Your goal:
Each entry should be transcribed exactly as written, and any picture left out.

(Records from a data collection)
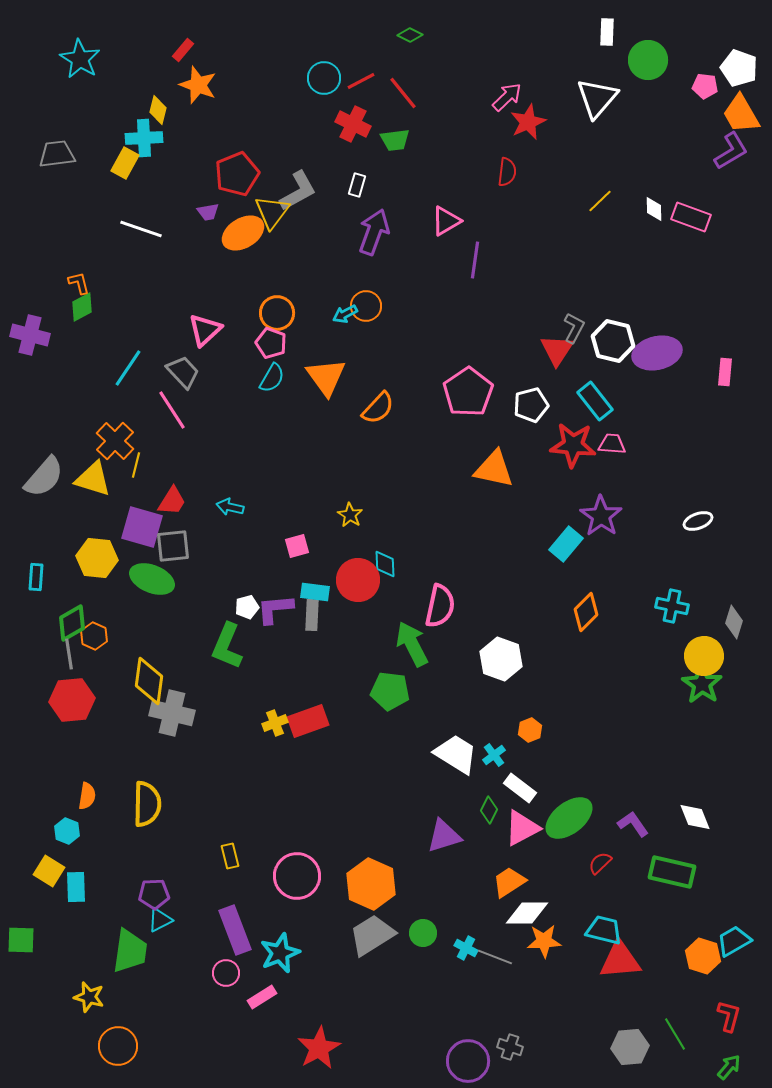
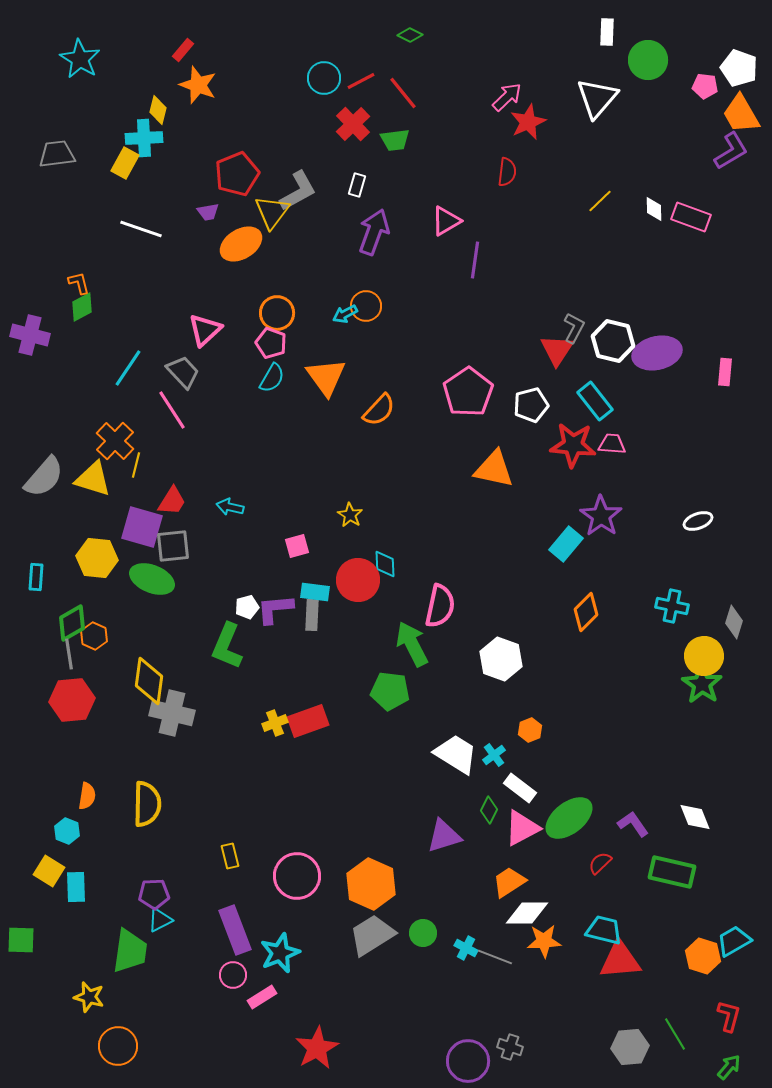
red cross at (353, 124): rotated 20 degrees clockwise
orange ellipse at (243, 233): moved 2 px left, 11 px down
orange semicircle at (378, 408): moved 1 px right, 2 px down
pink circle at (226, 973): moved 7 px right, 2 px down
red star at (319, 1048): moved 2 px left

Exercise solution:
red cross at (353, 124): rotated 20 degrees clockwise
orange ellipse at (243, 233): moved 2 px left, 11 px down
orange semicircle at (378, 408): moved 1 px right, 2 px down
pink circle at (226, 973): moved 7 px right, 2 px down
red star at (319, 1048): moved 2 px left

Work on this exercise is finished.